Task to carry out:
In your copy, each record should read exactly as it does below, and no pictures should be present.

Dataset items:
◆ ◆ ◆ ◆
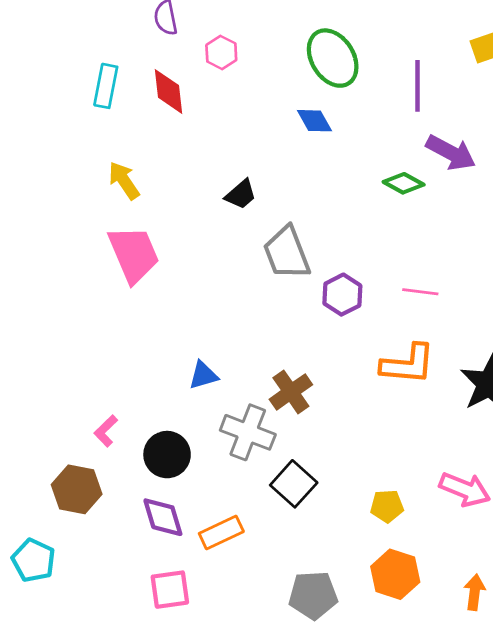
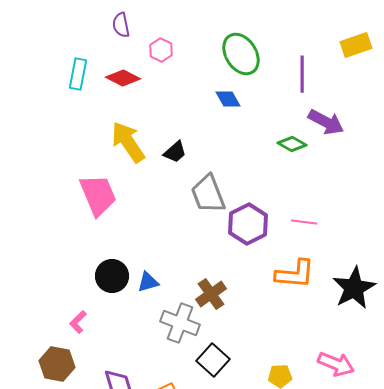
red diamond: (168, 91) -> (123, 78), turned -56
yellow arrow: (124, 180) -> (128, 142), moved, size x1.5
purple hexagon: (342, 295) -> (248, 224), size x1.4
black circle: (167, 455) -> (112, 276), moved

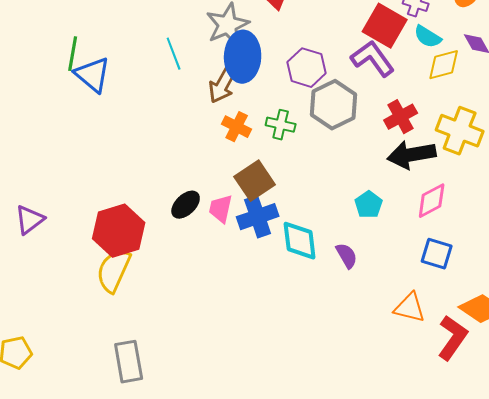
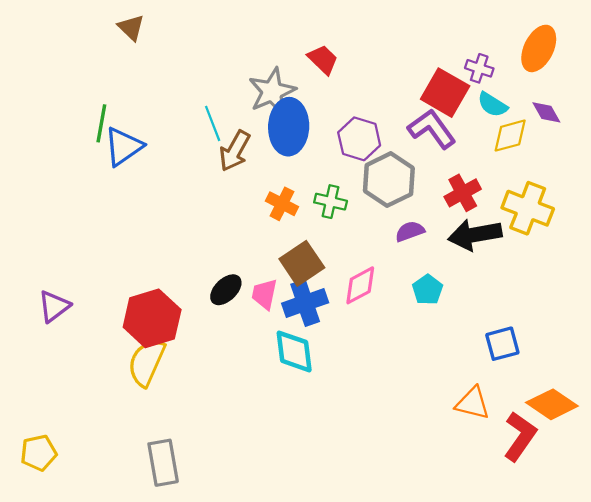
blue triangle: (93, 75) -> (123, 147), turned 45
brown arrow: (223, 85) -> (235, 151), moved
pink diamond: (432, 201) -> (360, 285), moved
cyan diamond: (300, 241) -> (294, 351), moved
blue square: (437, 254) -> (502, 344), turned -32
purple semicircle: (347, 256) -> (410, 231), moved, turned -80

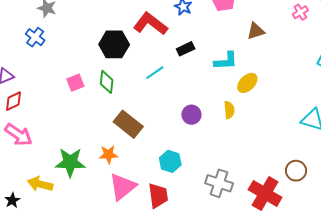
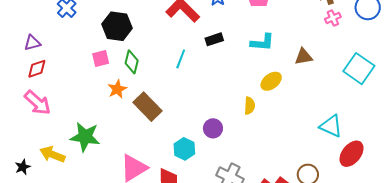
◆ ◆ ◆ ◆
Response for this exercise:
red diamond: (168, 91) -> (123, 78), turned -56
yellow arrow: (124, 180) -> (128, 142), moved, size x1.5
purple hexagon: (342, 295) -> (248, 224), size x1.4
black circle: (167, 455) -> (112, 276), moved

blue triangle: (93, 75) -> (123, 147), turned 45
brown arrow: (223, 85) -> (235, 151), moved
pink diamond: (432, 201) -> (360, 285), moved
cyan diamond: (300, 241) -> (294, 351), moved
blue square: (437, 254) -> (502, 344), turned -32
purple semicircle: (347, 256) -> (410, 231), moved, turned -80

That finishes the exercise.